TASK MATERIAL section start

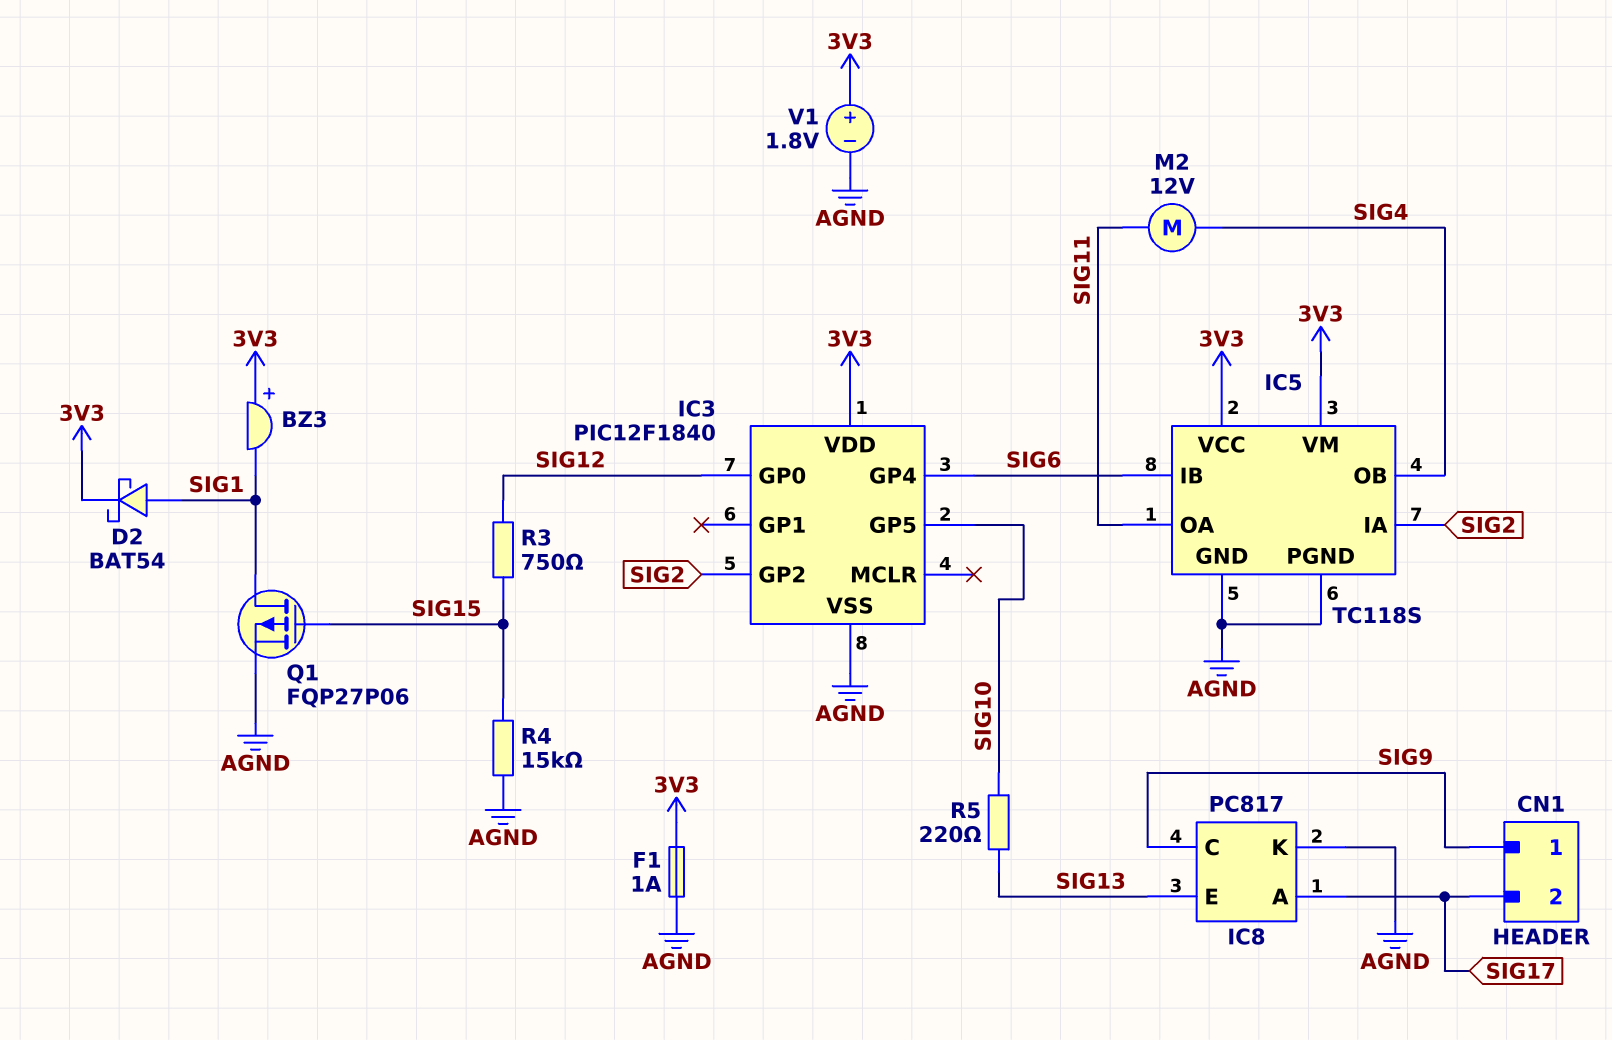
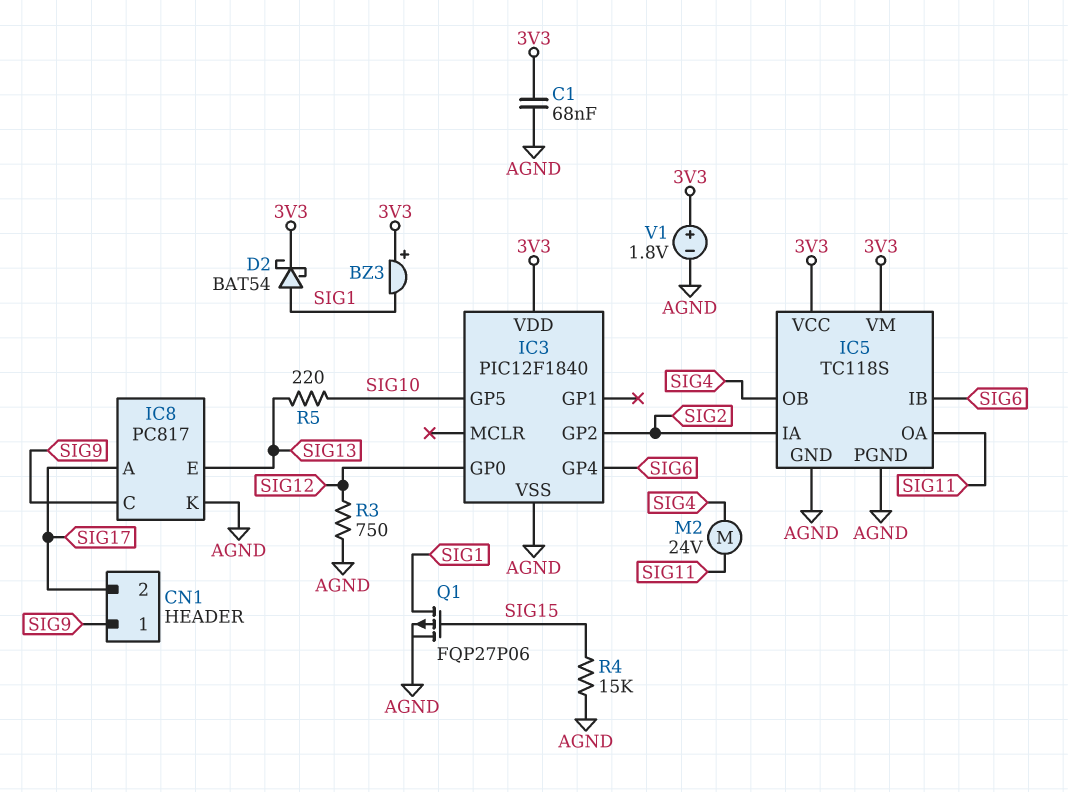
C1: none -> 68nF (3V3, AGND)
F1: 1A (3V3, AGND) -> none
M2: motor 12V (SIG4, SIG11) -> motor 24V (SIG4, SIG11)
R3: 750 (SIG12, SIG15) -> 750 (AGND, SIG12)

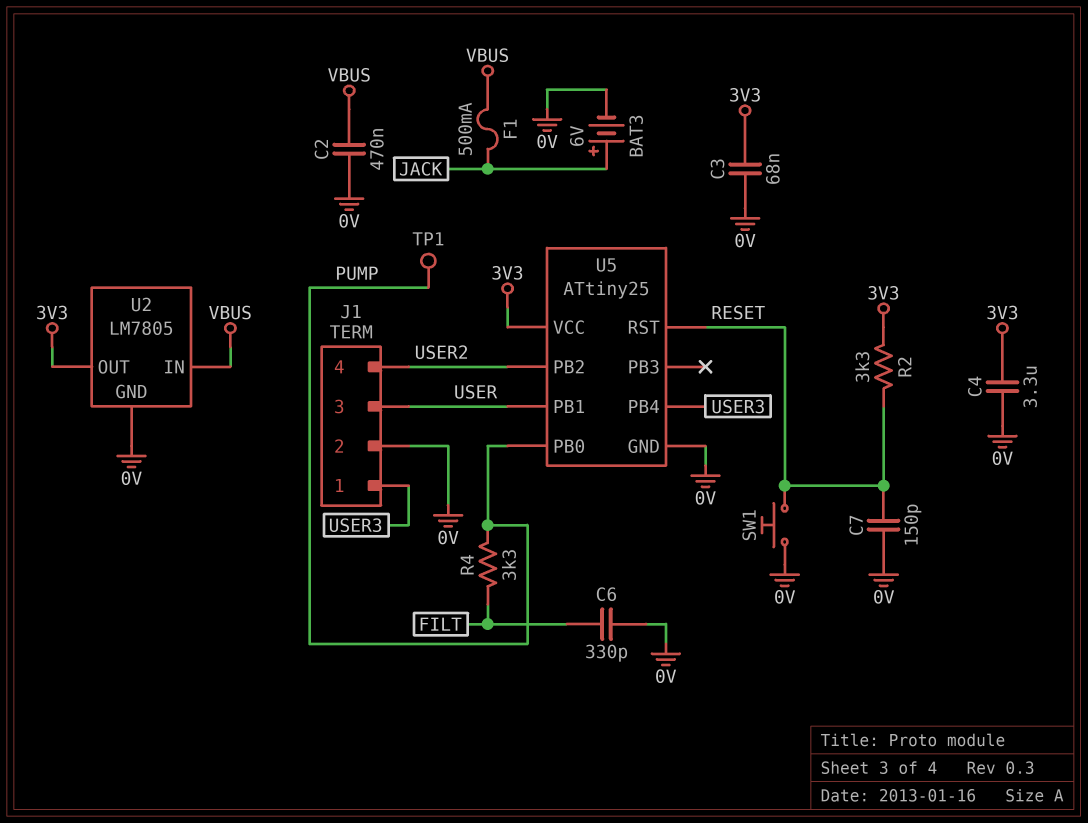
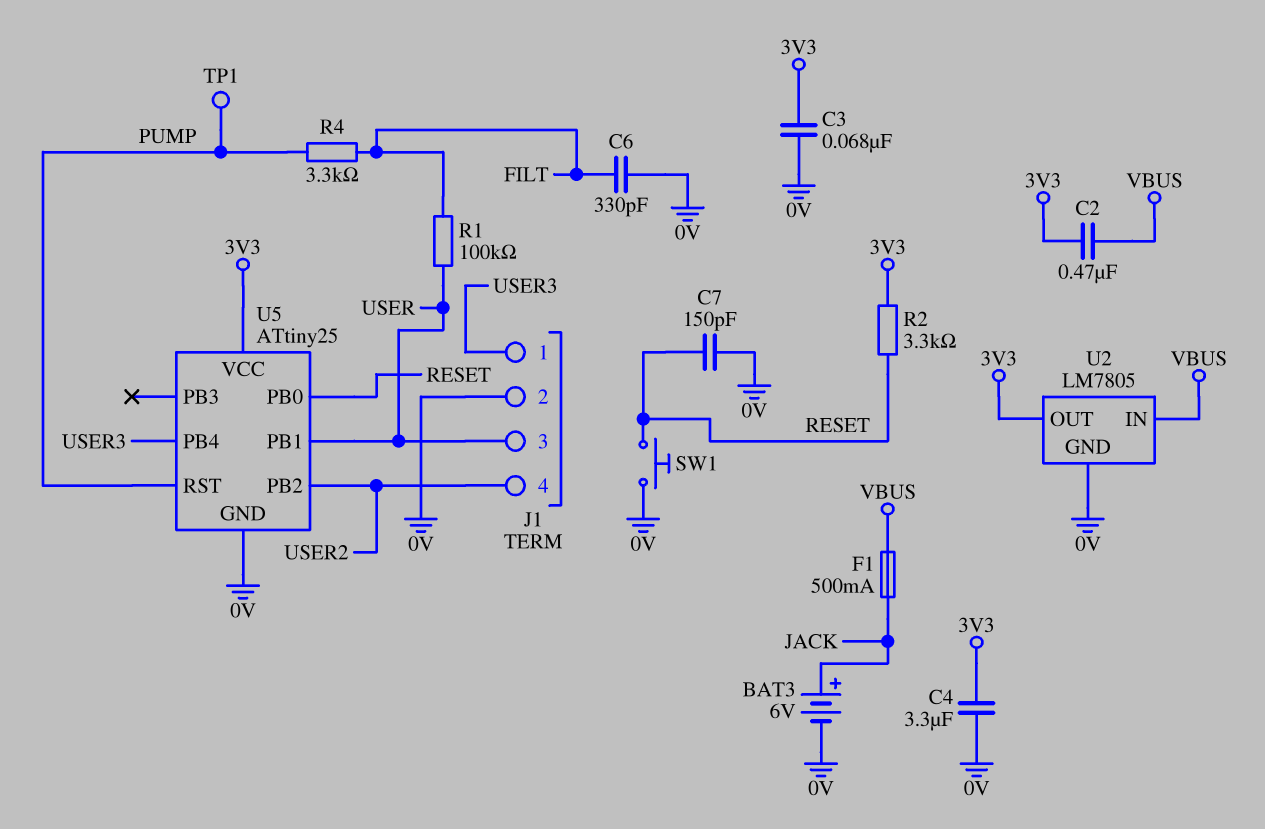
C2: 470nF (0V, VBUS) -> 470nF (3V3, VBUS)
R1: none -> 100k (FILT, USER)
U5 pin PB0: PUMP -> RESET
U5 pin RST: RESET -> PUMP

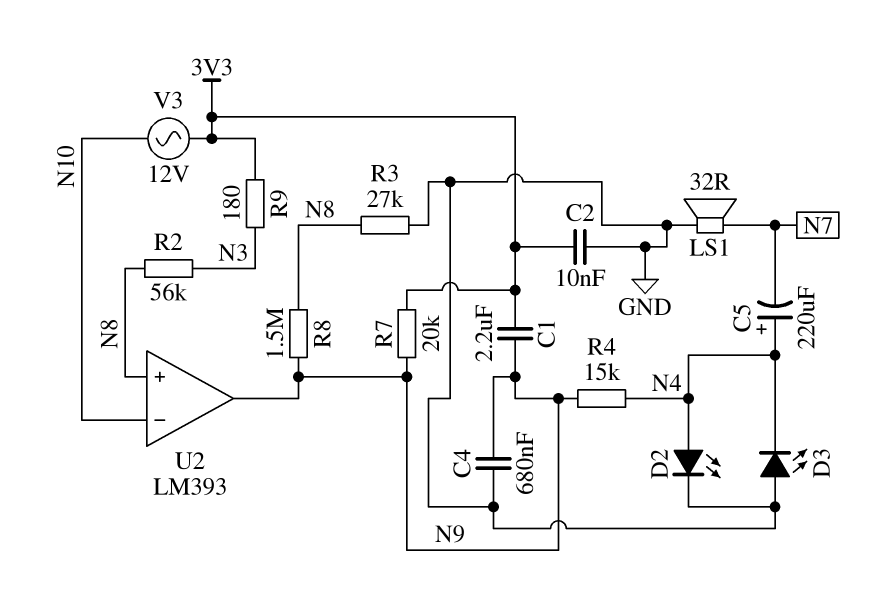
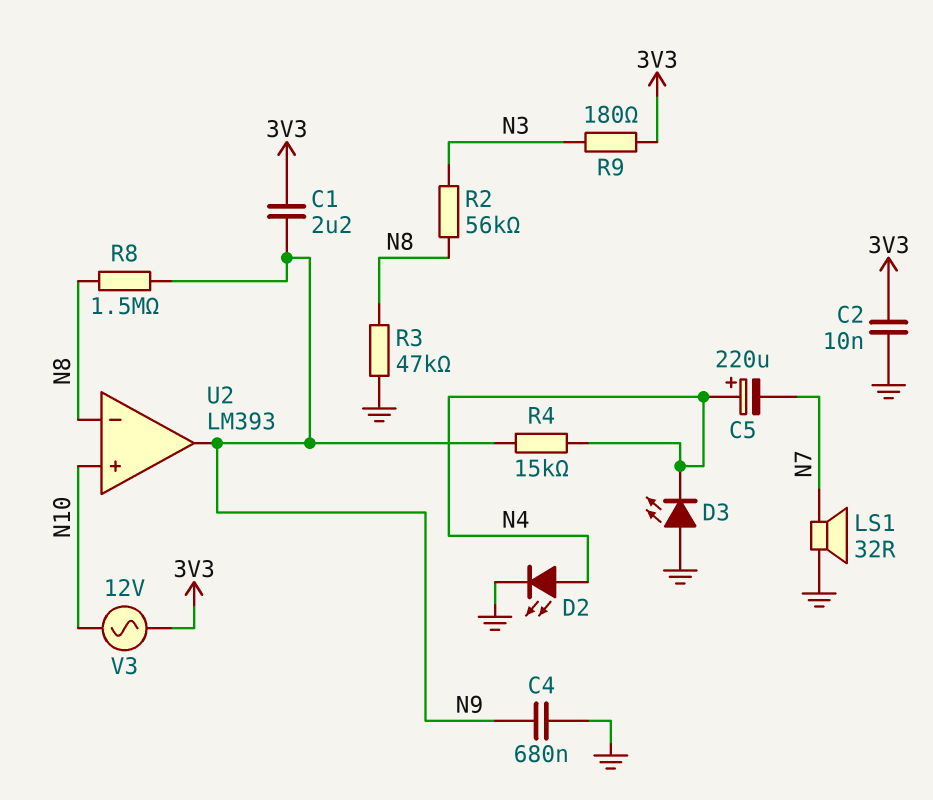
R3: 27k (GND, N8) -> 47k (GND, N8)
R7: 20k (3V3, N9) -> none
U2 pin in+: N8 -> N10
U2 pin in-: N10 -> N8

TASK MATERIAL section end

WHAT THE EXERCISE ASKS: Pictures are to be omitted; set down the rest of the entries exactly as given.

SOLVED EXERCISE:
C1: none -> 68nF (3V3, AGND)
F1: 1A (3V3, AGND) -> none
M2: motor 12V (SIG4, SIG11) -> motor 24V (SIG4, SIG11)
R3: 750 (SIG12, SIG15) -> 750 (AGND, SIG12)

C2: 470nF (0V, VBUS) -> 470nF (3V3, VBUS)
R1: none -> 100k (FILT, USER)
U5 pin PB0: PUMP -> RESET
U5 pin RST: RESET -> PUMP

R3: 27k (GND, N8) -> 47k (GND, N8)
R7: 20k (3V3, N9) -> none
U2 pin in+: N8 -> N10
U2 pin in-: N10 -> N8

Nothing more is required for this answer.